▸ **What is expected**
Render the listing below as a Markdown table with columns headed "Row" and "Content": number each line, skip blank lines, and omit the pictures.

▸ **Given records**
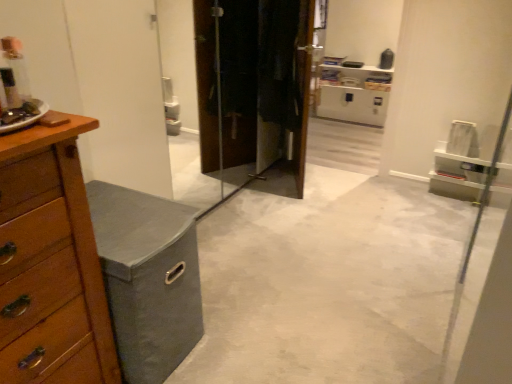
Question: From the image's perspective, is gray fabric storage bin at left positioned above or below wooden vanity at left?

Choices:
 (A) below
 (B) above

Answer: (B)

Question: Is gray fabric storage bin at left inside the boundaries of wooden vanity at left, or outside?

Choices:
 (A) inside
 (B) outside

Answer: (B)

Question: Estimate the real-world distances between objects in this image. Which object is closer to the wooden chest of drawers at left?

Choices:
 (A) gray fabric storage bin at left
 (B) wooden vanity at left

Answer: (B)

Question: Which object is the closest to the wooden vanity at left?

Choices:
 (A) wooden chest of drawers at left
 (B) gray fabric storage bin at left

Answer: (A)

▸ **Answer section**
| Row | Content |
|---|---|
| 1 | Question: From the image's perspective, is gray fabric storage bin at left positioned above or below wooden vanity at left? |
| 2 | Choices: |
| 3 |  (A) below |
| 4 |  (B) above |
| 5 | Answer: (B) |
| 6 | Question: Is gray fabric storage bin at left inside the boundaries of wooden vanity at left, or outside? |
| 7 | Choices: |
| 8 |  (A) inside |
| 9 |  (B) outside |
| 10 | Answer: (B) |
| 11 | Question: Estimate the real-world distances between objects in this image. Which object is closer to the wooden chest of drawers at left? |
| 12 | Choices: |
| 13 |  (A) gray fabric storage bin at left |
| 14 |  (B) wooden vanity at left |
| 15 | Answer: (B) |
| 16 | Question: Which object is the closest to the wooden vanity at left? |
| 17 | Choices: |
| 18 |  (A) wooden chest of drawers at left |
| 19 |  (B) gray fabric storage bin at left |
| 20 | Answer: (A) |